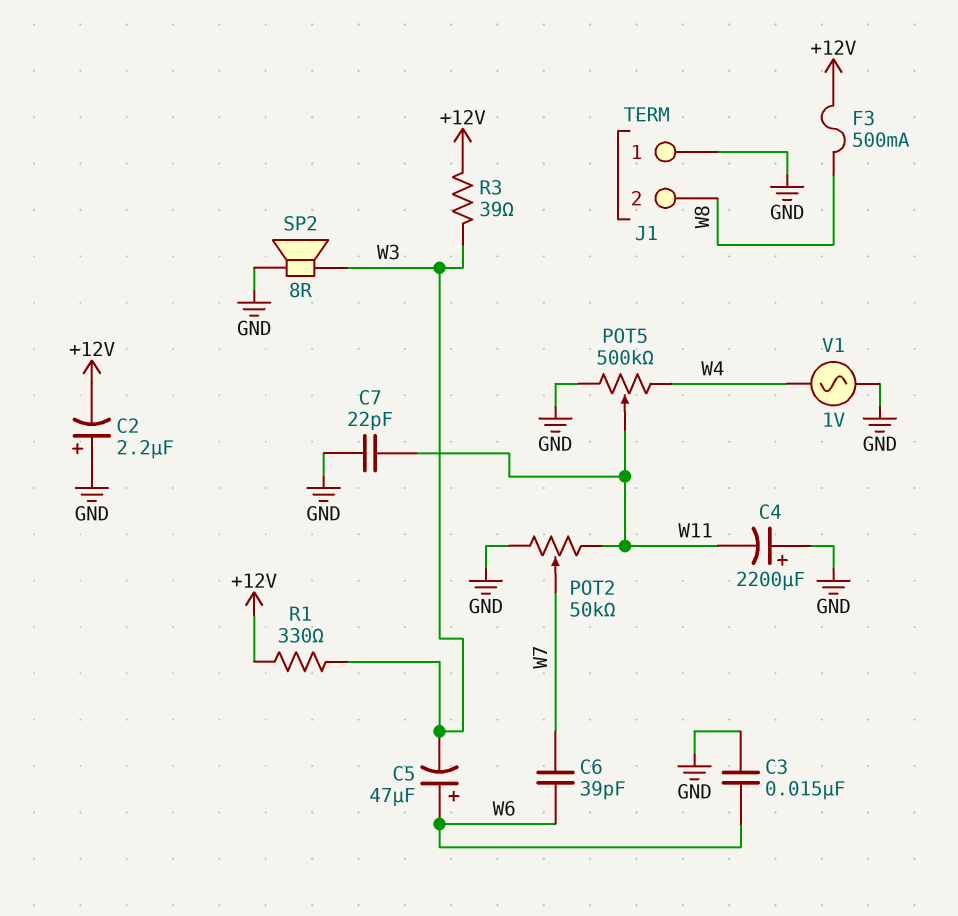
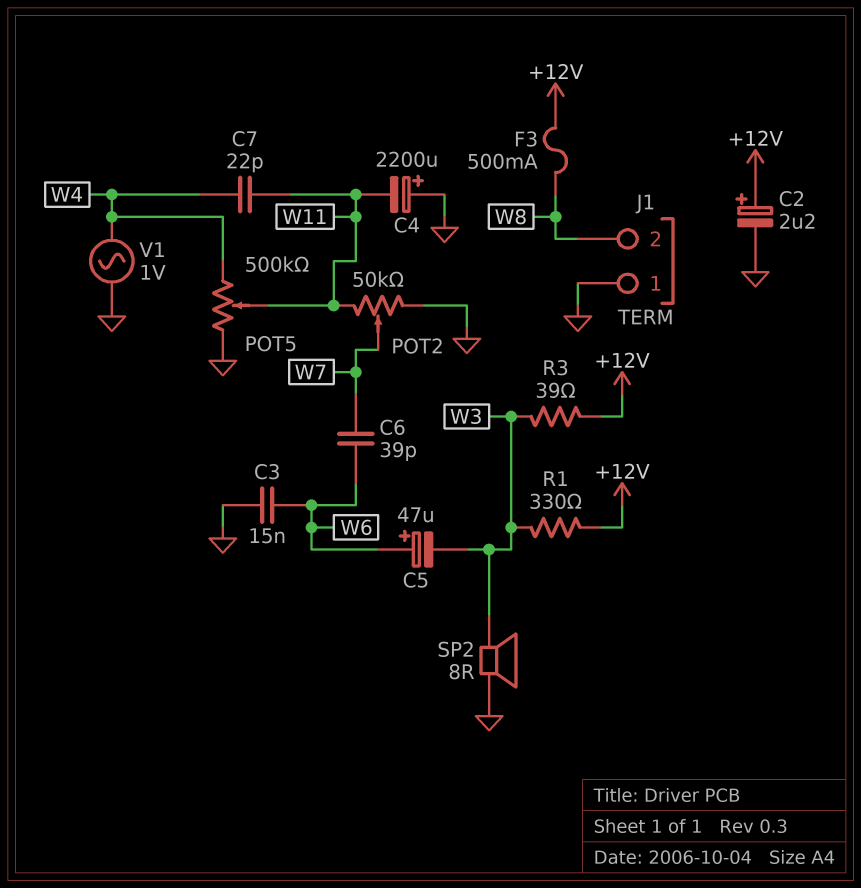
C2: 2.2uF (plus GND, minus +12V) -> 2.2uF (plus +12V, minus GND)
C7: 22pF (GND, W11) -> 22pF (W4, W11)

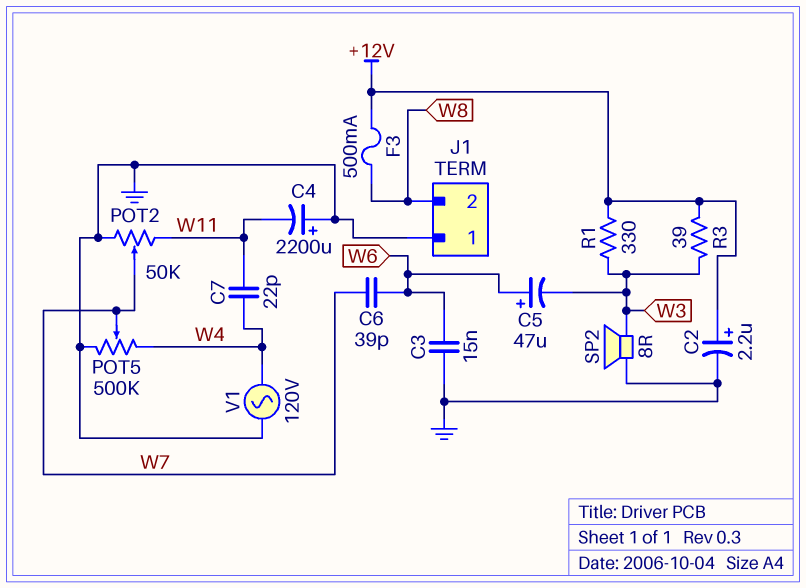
POT5: 500k (GND, W4, wiper W11) -> 500k (GND, W4, wiper W7)
V1: AC 1V (GND, W4) -> AC 120V (GND, W4)

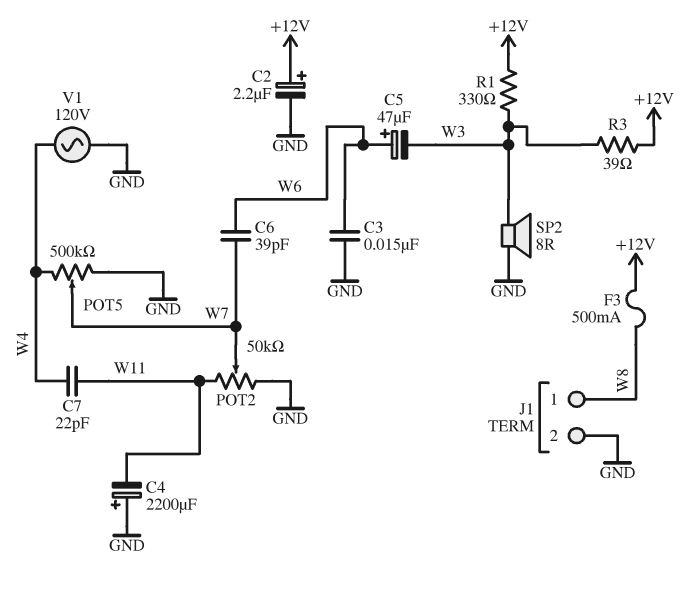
J1 pin 1: GND -> W8
J1 pin 2: W8 -> GND

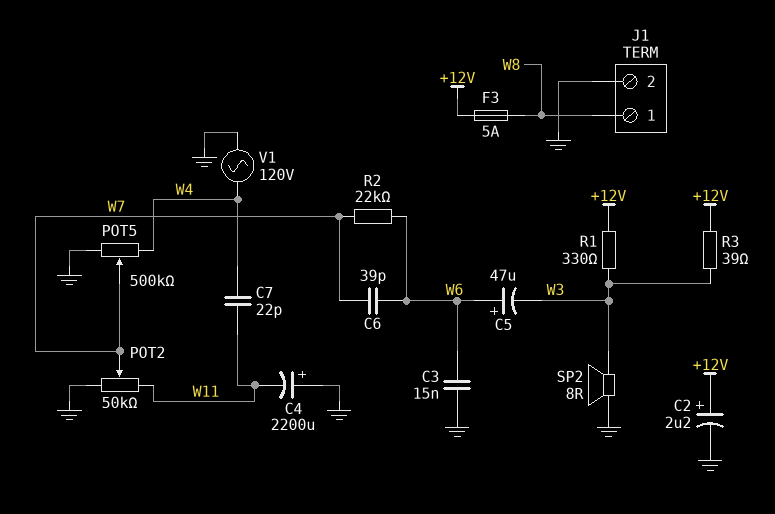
F3: 500mA (+12V, W8) -> 5A (+12V, W8)
R2: none -> 22k (W6, W7)

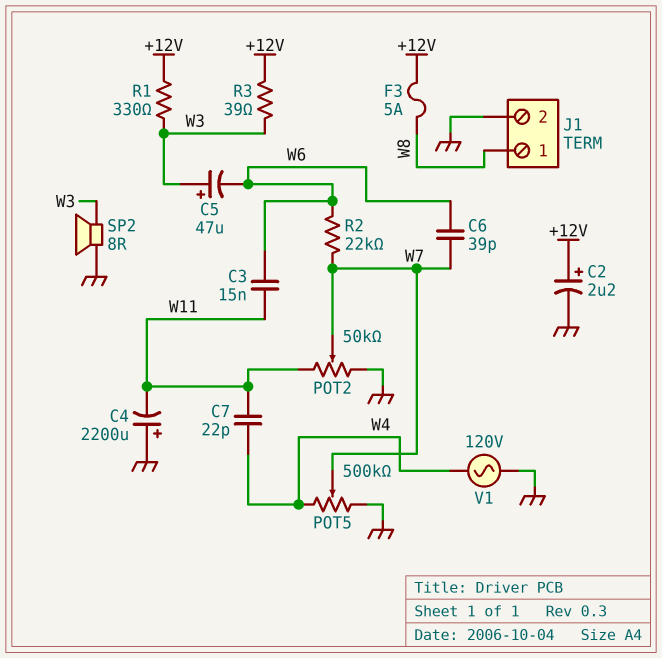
C3: 15nF (GND, W6) -> 15nF (W6, W11)
C5: 47uF (plus W6, minus W3) -> 47uF (plus W3, minus W6)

**WHAT THIS TASK INVOLVES**
Please give the material above again in full, with no pictures in your version.

**RESPONSE BELOW**
C2: 2.2uF (plus GND, minus +12V) -> 2.2uF (plus +12V, minus GND)
C7: 22pF (GND, W11) -> 22pF (W4, W11)

POT5: 500k (GND, W4, wiper W11) -> 500k (GND, W4, wiper W7)
V1: AC 1V (GND, W4) -> AC 120V (GND, W4)

J1 pin 1: GND -> W8
J1 pin 2: W8 -> GND

F3: 500mA (+12V, W8) -> 5A (+12V, W8)
R2: none -> 22k (W6, W7)

C3: 15nF (GND, W6) -> 15nF (W6, W11)
C5: 47uF (plus W6, minus W3) -> 47uF (plus W3, minus W6)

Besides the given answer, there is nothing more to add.